> **INSTRUCTIONS FOR THE TASK**: In your copy, include no images, and write out every entry below exactly as it stands.

[Multi-step shape edit data]
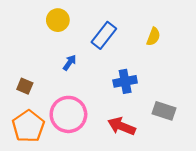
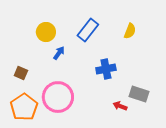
yellow circle: (58, 20) -> (46, 32), moved
red arrow: (122, 126) -> (120, 106), moved, size x0.6

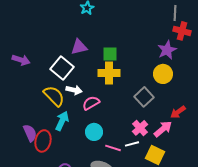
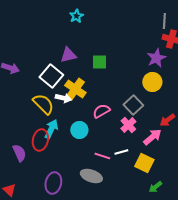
yellow cross: (109, 73) -> (75, 89), moved, turned 35
pink semicircle: (91, 103) -> (101, 111), moved
pink cross: (140, 128) -> (128, 125), moved
cyan circle: (94, 132) -> (79, 130), moved
purple semicircle: (30, 133) -> (19, 153), moved
red ellipse: (43, 141) -> (40, 140), moved

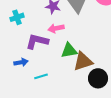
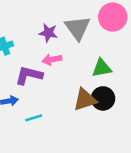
green triangle: (69, 50) -> (102, 68), moved
black circle: (98, 78) -> (103, 98), moved

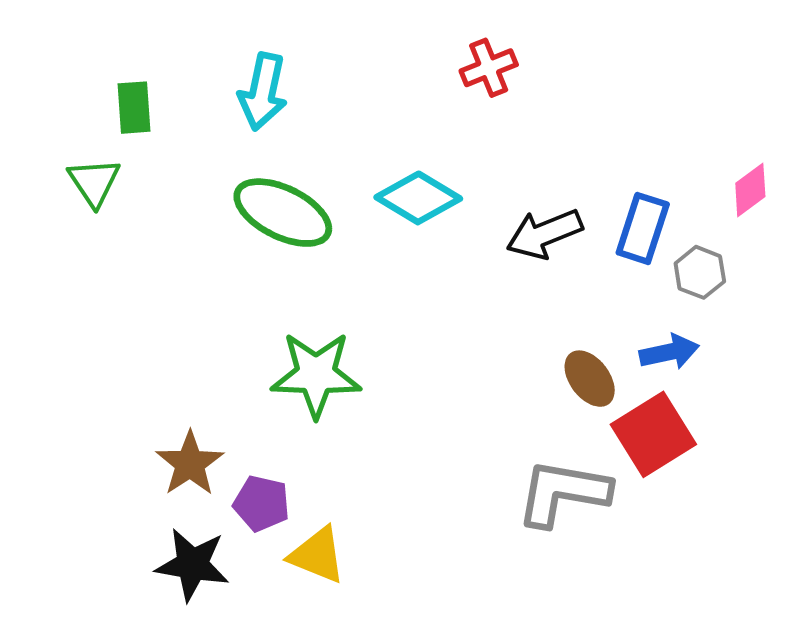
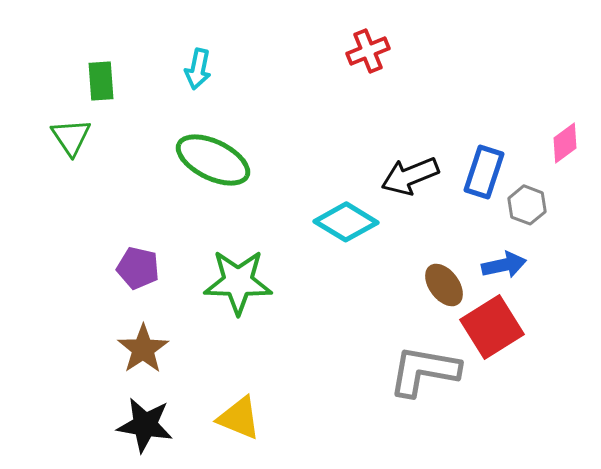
cyan arrow: (263, 92) -> (198, 69), size x0.7
cyan diamond: (418, 198) -> (346, 222), moved
purple pentagon: (262, 503) -> (138, 268), moved

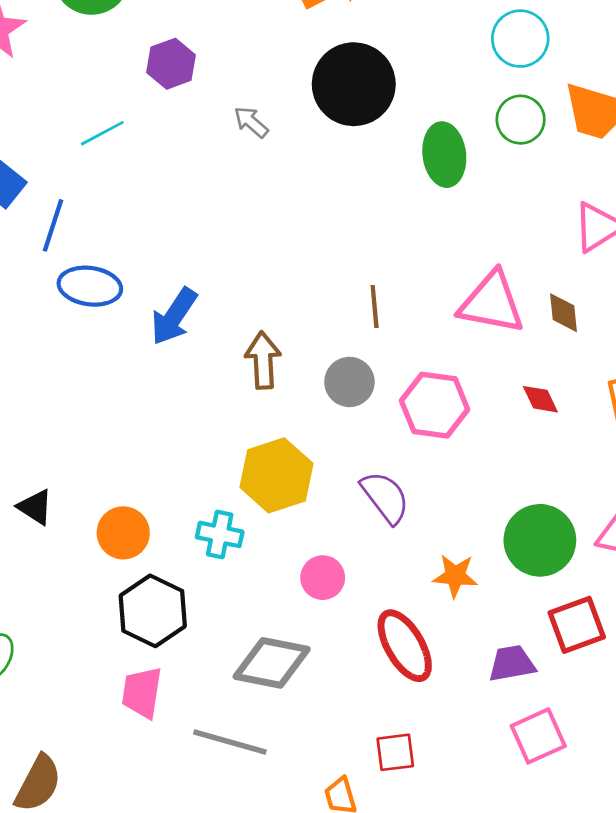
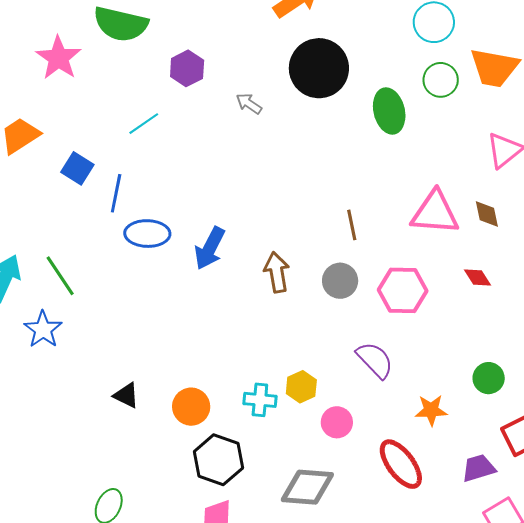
yellow hexagon: (276, 475) -> (301, 387), moved, size x0.6
green circle: (540, 540) -> (489, 378), size x0.6

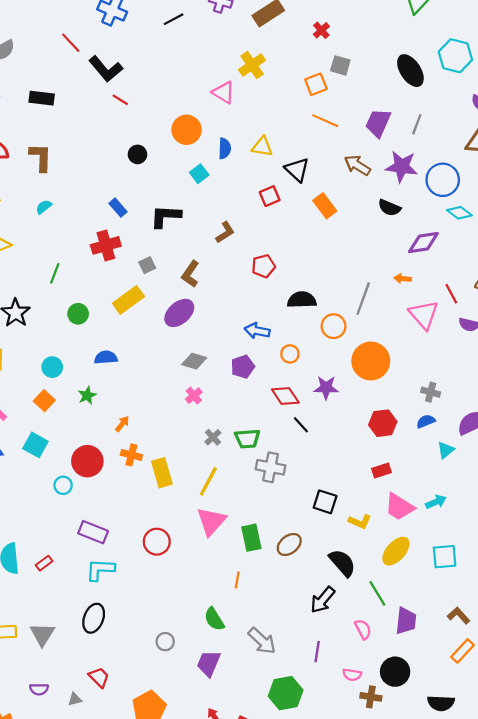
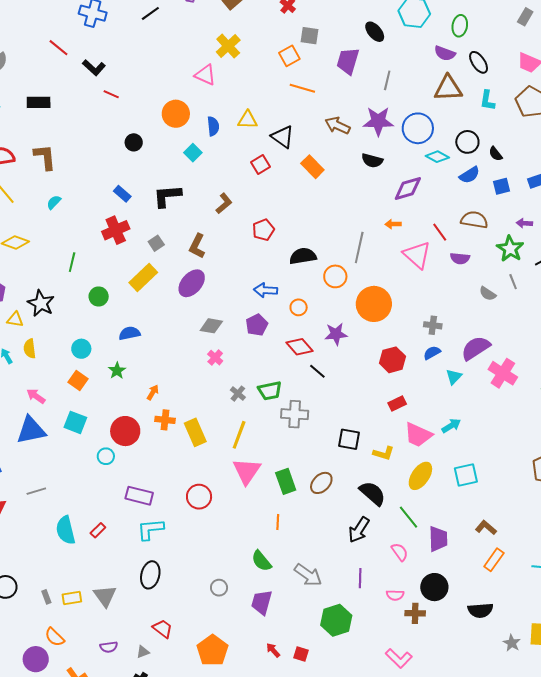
black L-shape: (106, 69) -> (94, 68), size x0.7
black ellipse: (410, 71) -> (375, 32), size x0.7
purple trapezoid: (378, 123) -> (348, 61), moved

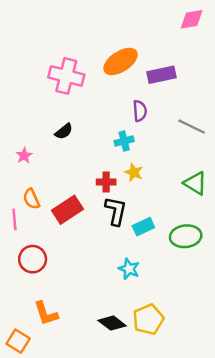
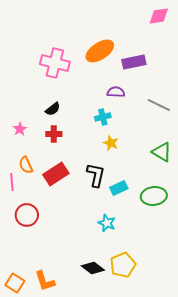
purple semicircle: (140, 111) -> (116, 92), turned -84
red cross: (106, 182) -> (54, 134), moved
orange L-shape: (46, 313) -> (45, 281), moved

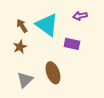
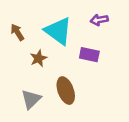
brown arrow: (22, 26) -> (17, 32), moved
brown star: (20, 47) -> (38, 58), moved

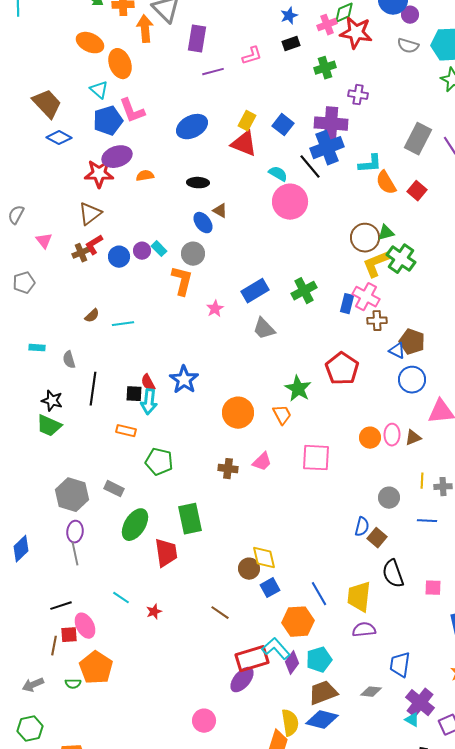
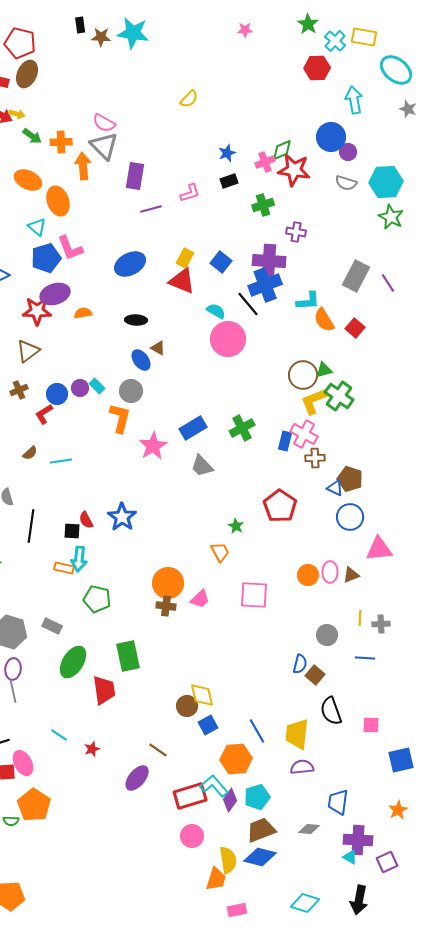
red L-shape: (94, 245) -> (44, 414), moved
pink star: (215, 309) -> (153, 446), size x1.6
green star: (298, 389) -> (236, 526), size x0.6
cyan arrow: (149, 402) -> (79, 559), moved
orange circle: (238, 413) -> (168, 583), moved
purple ellipse: (242, 680) -> (137, 778), moved
purple cross: (420, 703) -> (358, 840), turned -36
pink circle: (204, 721) -> (192, 836), moved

> **RESPONSE TO THIS TASK**:
yellow circle: (58, 20) -> (46, 32), moved
red arrow: (122, 126) -> (120, 106), moved, size x0.6

yellow cross: (109, 73) -> (75, 89), moved, turned 35
pink semicircle: (91, 103) -> (101, 111), moved
pink cross: (140, 128) -> (128, 125), moved
cyan circle: (94, 132) -> (79, 130), moved
purple semicircle: (30, 133) -> (19, 153), moved
red ellipse: (43, 141) -> (40, 140), moved

green triangle: (69, 50) -> (102, 68), moved
black circle: (98, 78) -> (103, 98), moved

cyan arrow: (263, 92) -> (198, 69), size x0.7
cyan diamond: (418, 198) -> (346, 222), moved
purple pentagon: (262, 503) -> (138, 268), moved

yellow hexagon: (276, 475) -> (301, 387), moved, size x0.6
green circle: (540, 540) -> (489, 378), size x0.6

black L-shape: (106, 69) -> (94, 68), size x0.7
black ellipse: (410, 71) -> (375, 32), size x0.7
purple trapezoid: (378, 123) -> (348, 61), moved

purple semicircle: (140, 111) -> (116, 92), turned -84
red cross: (106, 182) -> (54, 134), moved
orange L-shape: (46, 313) -> (45, 281), moved

brown arrow: (22, 26) -> (17, 32), moved
brown star: (20, 47) -> (38, 58), moved

red L-shape: (94, 245) -> (44, 414), moved
pink star: (215, 309) -> (153, 446), size x1.6
green star: (298, 389) -> (236, 526), size x0.6
cyan arrow: (149, 402) -> (79, 559), moved
orange circle: (238, 413) -> (168, 583), moved
purple ellipse: (242, 680) -> (137, 778), moved
purple cross: (420, 703) -> (358, 840), turned -36
pink circle: (204, 721) -> (192, 836), moved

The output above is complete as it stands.